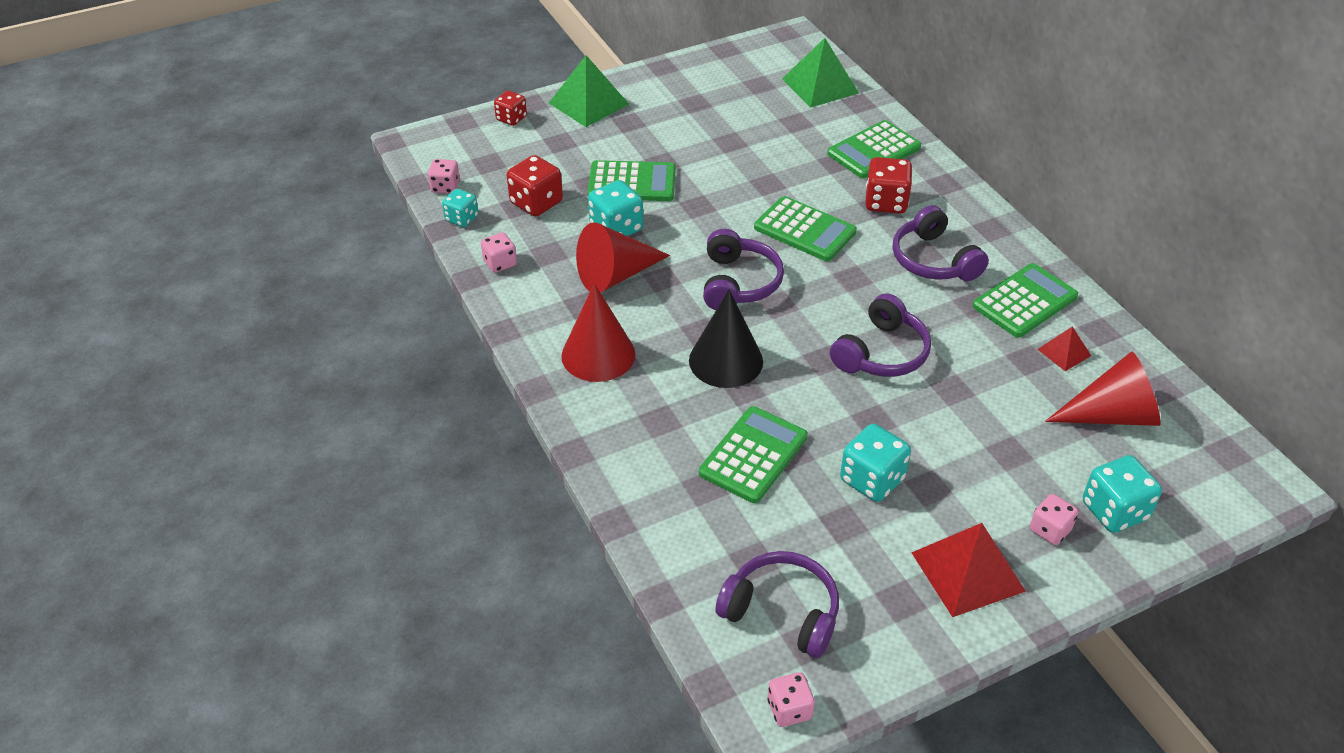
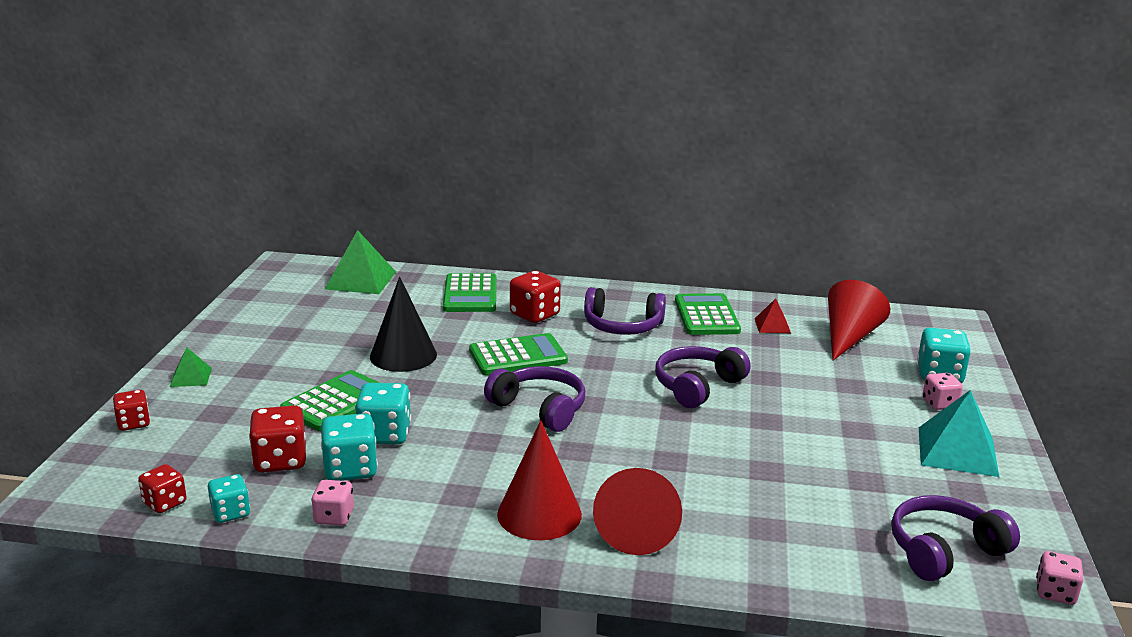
camera: 55 degrees left, 20 degrees down
(445, 187) = (165, 503): pink dice -> red dice
(588, 103) = (191, 377): green pyramid -> green pyramid, size x0.53
(616, 275) = (446, 461): red cone -> red cone (636, 528)
(726, 361) = (626, 453): black cone -> black cone (403, 355)
(753, 455) = (752, 488): green calculator -> none
(872, 480) = (830, 448): turquoise dice -> turquoise dice (350, 469)
(881, 353) = (697, 386): purple headphones -> purple headphones turned 120 degrees counterclockwise
(968, 571) = (957, 451): red pyramid -> turquoise pyramid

■ ■ ■ ■

Leave the pictures out and return the rest of the listing exactly.

camera: 55 degrees left, 20 degrees down
(445, 187) = (165, 503): pink dice -> red dice
(588, 103) = (191, 377): green pyramid -> green pyramid, size x0.53
(616, 275) = (446, 461): red cone -> red cone (636, 528)
(726, 361) = (626, 453): black cone -> black cone (403, 355)
(753, 455) = (752, 488): green calculator -> none
(872, 480) = (830, 448): turquoise dice -> turquoise dice (350, 469)
(881, 353) = (697, 386): purple headphones -> purple headphones turned 120 degrees counterclockwise
(968, 571) = (957, 451): red pyramid -> turquoise pyramid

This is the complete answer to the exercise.